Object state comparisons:
--*--

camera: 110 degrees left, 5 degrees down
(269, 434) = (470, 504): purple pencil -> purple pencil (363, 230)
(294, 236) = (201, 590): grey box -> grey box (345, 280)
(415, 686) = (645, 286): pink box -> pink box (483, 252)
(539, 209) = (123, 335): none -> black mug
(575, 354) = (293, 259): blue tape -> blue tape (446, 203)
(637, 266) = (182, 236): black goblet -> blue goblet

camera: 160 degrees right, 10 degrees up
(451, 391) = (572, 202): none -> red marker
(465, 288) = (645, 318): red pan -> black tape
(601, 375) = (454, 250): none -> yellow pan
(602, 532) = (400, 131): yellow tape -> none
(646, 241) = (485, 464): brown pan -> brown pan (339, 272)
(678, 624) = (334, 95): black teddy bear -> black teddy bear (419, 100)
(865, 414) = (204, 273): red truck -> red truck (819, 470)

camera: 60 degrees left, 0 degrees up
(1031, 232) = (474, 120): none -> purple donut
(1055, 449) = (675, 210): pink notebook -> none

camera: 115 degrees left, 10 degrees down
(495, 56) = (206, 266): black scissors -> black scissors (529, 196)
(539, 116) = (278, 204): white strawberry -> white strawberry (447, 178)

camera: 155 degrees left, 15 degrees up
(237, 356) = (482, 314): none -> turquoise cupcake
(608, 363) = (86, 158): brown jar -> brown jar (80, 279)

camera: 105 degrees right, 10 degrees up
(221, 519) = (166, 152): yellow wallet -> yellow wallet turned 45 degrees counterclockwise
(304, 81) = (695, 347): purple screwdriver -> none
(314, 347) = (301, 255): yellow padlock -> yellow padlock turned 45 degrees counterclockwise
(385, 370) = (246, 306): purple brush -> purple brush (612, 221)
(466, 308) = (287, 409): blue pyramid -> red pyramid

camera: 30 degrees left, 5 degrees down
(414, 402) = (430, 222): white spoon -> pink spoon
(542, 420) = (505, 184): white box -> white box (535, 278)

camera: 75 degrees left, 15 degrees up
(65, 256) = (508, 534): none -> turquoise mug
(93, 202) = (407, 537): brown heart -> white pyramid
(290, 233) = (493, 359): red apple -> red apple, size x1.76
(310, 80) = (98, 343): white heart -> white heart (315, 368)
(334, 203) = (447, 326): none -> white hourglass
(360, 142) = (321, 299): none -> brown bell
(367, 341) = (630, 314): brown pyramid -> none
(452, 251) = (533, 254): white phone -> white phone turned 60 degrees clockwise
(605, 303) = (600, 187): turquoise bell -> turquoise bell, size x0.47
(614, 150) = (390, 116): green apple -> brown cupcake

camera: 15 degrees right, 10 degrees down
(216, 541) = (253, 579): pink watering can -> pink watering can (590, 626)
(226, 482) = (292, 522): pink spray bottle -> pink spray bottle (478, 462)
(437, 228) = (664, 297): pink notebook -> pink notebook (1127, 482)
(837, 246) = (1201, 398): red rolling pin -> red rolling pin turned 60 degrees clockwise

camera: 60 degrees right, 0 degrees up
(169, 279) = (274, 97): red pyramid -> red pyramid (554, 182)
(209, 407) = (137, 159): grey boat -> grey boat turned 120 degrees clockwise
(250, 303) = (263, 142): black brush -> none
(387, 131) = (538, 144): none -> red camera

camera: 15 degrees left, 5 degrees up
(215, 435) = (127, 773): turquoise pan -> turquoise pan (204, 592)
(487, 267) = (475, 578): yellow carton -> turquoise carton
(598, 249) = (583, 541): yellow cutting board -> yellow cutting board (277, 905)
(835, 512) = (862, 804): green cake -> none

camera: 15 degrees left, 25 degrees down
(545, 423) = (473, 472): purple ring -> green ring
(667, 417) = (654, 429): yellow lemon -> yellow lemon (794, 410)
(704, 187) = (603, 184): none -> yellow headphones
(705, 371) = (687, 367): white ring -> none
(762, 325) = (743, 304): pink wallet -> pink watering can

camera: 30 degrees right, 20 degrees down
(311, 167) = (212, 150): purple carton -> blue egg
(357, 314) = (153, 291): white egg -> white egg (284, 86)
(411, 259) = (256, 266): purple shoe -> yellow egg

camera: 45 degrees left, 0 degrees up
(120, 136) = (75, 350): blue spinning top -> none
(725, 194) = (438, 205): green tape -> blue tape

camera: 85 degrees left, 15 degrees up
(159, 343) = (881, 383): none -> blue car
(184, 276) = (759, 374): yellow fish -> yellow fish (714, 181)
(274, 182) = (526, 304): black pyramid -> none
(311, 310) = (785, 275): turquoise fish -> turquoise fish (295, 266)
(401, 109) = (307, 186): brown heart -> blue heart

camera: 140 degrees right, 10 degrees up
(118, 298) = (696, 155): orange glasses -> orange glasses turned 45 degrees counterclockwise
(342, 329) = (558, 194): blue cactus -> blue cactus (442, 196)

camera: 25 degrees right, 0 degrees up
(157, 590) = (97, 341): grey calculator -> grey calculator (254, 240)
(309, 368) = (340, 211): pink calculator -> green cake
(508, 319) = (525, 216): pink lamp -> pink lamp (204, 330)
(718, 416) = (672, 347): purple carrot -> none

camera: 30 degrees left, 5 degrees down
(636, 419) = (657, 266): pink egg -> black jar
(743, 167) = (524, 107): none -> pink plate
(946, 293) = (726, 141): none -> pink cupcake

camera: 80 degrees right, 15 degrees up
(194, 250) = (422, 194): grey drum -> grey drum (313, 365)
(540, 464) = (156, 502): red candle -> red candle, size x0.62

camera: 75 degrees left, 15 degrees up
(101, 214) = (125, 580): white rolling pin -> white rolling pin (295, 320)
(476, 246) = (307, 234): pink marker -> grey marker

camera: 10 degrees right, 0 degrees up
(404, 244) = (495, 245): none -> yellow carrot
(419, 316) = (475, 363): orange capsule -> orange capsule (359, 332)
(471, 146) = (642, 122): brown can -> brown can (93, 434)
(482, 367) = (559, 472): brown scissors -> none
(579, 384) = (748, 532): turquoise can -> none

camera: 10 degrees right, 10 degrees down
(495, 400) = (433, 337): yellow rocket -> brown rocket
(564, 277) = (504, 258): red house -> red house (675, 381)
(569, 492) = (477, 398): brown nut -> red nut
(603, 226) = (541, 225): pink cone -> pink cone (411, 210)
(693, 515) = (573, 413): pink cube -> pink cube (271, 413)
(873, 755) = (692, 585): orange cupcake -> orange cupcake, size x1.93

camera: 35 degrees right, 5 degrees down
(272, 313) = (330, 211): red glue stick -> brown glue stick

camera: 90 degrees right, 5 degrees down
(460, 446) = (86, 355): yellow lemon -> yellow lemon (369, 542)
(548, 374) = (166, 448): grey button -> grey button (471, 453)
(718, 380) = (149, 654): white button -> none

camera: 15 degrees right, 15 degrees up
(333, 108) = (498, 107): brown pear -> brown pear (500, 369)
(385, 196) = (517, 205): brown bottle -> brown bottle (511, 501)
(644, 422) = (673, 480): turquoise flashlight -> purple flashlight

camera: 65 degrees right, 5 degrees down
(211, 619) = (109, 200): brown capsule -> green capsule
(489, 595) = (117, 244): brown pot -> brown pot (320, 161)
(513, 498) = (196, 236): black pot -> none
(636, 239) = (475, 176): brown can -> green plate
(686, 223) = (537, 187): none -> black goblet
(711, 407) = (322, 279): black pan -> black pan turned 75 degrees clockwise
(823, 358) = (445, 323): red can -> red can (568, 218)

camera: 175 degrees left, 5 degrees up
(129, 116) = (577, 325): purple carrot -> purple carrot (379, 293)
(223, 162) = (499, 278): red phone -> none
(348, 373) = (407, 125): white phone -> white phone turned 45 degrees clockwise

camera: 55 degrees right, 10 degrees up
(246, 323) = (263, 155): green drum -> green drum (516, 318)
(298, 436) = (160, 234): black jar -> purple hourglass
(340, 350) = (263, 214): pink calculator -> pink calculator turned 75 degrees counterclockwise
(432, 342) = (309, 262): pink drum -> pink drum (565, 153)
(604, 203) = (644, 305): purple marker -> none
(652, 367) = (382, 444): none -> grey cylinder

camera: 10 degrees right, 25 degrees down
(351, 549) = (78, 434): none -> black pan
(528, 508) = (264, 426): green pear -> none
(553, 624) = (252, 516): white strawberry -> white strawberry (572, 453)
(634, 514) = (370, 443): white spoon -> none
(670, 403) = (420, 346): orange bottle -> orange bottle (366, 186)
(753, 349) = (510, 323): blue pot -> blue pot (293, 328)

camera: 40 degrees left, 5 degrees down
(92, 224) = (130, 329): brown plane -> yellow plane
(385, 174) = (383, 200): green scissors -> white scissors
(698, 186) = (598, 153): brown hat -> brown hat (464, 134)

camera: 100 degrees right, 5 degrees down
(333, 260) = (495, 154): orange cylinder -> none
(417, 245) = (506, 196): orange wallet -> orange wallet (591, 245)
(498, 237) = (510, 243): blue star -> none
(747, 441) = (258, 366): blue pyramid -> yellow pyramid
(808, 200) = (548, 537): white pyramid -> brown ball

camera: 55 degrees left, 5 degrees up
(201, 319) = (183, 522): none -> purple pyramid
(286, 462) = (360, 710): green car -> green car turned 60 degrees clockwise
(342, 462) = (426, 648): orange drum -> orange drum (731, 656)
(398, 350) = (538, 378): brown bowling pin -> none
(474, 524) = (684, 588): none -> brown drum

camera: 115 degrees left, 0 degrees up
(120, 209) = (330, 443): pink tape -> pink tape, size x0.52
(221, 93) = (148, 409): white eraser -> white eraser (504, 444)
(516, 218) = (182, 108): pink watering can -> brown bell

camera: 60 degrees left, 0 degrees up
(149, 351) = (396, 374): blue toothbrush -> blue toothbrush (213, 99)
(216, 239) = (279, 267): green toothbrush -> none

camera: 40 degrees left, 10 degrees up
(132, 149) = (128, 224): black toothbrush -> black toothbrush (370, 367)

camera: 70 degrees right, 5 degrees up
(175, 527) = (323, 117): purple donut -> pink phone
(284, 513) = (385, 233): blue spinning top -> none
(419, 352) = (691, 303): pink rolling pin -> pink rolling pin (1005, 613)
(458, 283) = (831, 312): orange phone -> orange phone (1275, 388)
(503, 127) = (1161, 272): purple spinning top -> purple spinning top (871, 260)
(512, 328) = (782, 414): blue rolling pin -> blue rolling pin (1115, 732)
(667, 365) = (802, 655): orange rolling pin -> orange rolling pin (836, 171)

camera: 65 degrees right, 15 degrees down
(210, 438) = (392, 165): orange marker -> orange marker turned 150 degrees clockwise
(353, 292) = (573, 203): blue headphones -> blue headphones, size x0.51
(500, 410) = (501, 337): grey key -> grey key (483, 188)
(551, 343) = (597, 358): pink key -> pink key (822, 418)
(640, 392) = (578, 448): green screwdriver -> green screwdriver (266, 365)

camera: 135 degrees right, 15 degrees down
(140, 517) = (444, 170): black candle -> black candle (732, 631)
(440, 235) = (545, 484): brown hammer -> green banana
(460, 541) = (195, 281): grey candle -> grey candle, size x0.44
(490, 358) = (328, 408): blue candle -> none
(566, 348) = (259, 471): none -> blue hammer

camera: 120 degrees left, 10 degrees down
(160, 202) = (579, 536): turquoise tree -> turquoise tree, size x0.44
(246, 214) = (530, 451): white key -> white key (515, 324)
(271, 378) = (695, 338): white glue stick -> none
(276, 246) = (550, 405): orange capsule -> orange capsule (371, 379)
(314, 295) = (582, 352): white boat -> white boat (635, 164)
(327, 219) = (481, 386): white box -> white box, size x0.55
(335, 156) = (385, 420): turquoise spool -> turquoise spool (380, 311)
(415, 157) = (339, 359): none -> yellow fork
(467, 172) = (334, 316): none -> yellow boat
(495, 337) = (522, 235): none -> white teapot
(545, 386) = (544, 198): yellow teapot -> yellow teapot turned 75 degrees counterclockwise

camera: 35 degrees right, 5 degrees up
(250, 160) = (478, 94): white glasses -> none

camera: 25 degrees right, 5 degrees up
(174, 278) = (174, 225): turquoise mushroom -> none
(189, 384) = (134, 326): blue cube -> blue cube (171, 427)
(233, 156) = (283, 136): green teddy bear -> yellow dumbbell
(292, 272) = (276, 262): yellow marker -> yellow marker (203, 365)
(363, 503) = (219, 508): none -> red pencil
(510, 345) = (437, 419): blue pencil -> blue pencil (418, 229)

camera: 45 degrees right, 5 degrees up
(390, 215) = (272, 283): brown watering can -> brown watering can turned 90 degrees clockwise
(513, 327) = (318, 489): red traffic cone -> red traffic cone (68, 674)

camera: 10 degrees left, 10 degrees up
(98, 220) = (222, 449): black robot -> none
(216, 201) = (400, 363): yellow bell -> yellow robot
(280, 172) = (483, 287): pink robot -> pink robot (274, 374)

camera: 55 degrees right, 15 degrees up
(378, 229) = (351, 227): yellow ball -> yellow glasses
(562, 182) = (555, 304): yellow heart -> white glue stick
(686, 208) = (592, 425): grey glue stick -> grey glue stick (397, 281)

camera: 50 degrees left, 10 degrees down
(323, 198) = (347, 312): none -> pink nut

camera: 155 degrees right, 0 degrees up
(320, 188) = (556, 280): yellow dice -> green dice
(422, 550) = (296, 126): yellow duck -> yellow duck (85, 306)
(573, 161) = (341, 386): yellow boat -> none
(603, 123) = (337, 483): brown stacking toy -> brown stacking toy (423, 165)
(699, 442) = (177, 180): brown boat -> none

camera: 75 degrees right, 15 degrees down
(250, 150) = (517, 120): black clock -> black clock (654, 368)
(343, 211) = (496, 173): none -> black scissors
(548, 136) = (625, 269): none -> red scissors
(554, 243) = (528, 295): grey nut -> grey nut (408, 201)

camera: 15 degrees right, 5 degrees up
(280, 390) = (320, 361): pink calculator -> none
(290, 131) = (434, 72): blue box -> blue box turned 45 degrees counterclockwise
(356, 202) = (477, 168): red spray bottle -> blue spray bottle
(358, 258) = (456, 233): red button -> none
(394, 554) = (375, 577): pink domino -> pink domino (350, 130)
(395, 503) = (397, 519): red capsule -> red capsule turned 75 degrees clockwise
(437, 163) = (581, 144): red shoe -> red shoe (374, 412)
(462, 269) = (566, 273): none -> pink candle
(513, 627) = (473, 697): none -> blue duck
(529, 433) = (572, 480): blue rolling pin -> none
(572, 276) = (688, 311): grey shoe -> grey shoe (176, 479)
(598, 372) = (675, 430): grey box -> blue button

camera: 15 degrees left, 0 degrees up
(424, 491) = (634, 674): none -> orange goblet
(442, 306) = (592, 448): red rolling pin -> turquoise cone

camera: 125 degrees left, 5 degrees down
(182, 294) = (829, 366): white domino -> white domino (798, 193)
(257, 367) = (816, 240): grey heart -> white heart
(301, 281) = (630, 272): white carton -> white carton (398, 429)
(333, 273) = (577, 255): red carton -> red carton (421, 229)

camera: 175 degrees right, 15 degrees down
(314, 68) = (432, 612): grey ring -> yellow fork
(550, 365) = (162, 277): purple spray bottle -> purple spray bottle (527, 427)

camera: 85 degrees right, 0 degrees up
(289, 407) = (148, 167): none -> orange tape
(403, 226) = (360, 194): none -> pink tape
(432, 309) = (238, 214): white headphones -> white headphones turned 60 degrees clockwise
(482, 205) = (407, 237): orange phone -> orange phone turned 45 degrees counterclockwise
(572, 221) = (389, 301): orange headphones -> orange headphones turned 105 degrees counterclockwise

--*--

= ACTIVITY =
Above are the records; from them, give again exactly the lines from the one containing "(414, 402) = (430, 222): white" through the one containing "camera: 85 degrees left, 15 degrees up", both included.

= SOLVED EXERCISE =
(414, 402) = (430, 222): white spoon -> pink spoon
(542, 420) = (505, 184): white box -> white box (535, 278)

camera: 75 degrees left, 15 degrees up
(65, 256) = (508, 534): none -> turquoise mug
(93, 202) = (407, 537): brown heart -> white pyramid
(290, 233) = (493, 359): red apple -> red apple, size x1.76
(310, 80) = (98, 343): white heart -> white heart (315, 368)
(334, 203) = (447, 326): none -> white hourglass
(360, 142) = (321, 299): none -> brown bell
(367, 341) = (630, 314): brown pyramid -> none
(452, 251) = (533, 254): white phone -> white phone turned 60 degrees clockwise
(605, 303) = (600, 187): turquoise bell -> turquoise bell, size x0.47
(614, 150) = (390, 116): green apple -> brown cupcake

camera: 15 degrees right, 10 degrees down
(216, 541) = (253, 579): pink watering can -> pink watering can (590, 626)
(226, 482) = (292, 522): pink spray bottle -> pink spray bottle (478, 462)
(437, 228) = (664, 297): pink notebook -> pink notebook (1127, 482)
(837, 246) = (1201, 398): red rolling pin -> red rolling pin turned 60 degrees clockwise

camera: 60 degrees right, 0 degrees up
(169, 279) = (274, 97): red pyramid -> red pyramid (554, 182)
(209, 407) = (137, 159): grey boat -> grey boat turned 120 degrees clockwise
(250, 303) = (263, 142): black brush -> none
(387, 131) = (538, 144): none -> red camera

camera: 15 degrees left, 5 degrees up
(215, 435) = (127, 773): turquoise pan -> turquoise pan (204, 592)
(487, 267) = (475, 578): yellow carton -> turquoise carton
(598, 249) = (583, 541): yellow cutting board -> yellow cutting board (277, 905)
(835, 512) = (862, 804): green cake -> none

camera: 15 degrees left, 25 degrees down
(545, 423) = (473, 472): purple ring -> green ring
(667, 417) = (654, 429): yellow lemon -> yellow lemon (794, 410)
(704, 187) = (603, 184): none -> yellow headphones
(705, 371) = (687, 367): white ring -> none
(762, 325) = (743, 304): pink wallet -> pink watering can

camera: 30 degrees right, 20 degrees down
(311, 167) = (212, 150): purple carton -> blue egg
(357, 314) = (153, 291): white egg -> white egg (284, 86)
(411, 259) = (256, 266): purple shoe -> yellow egg

camera: 45 degrees left, 0 degrees up
(120, 136) = (75, 350): blue spinning top -> none
(725, 194) = (438, 205): green tape -> blue tape

camera: 85 degrees left, 15 degrees up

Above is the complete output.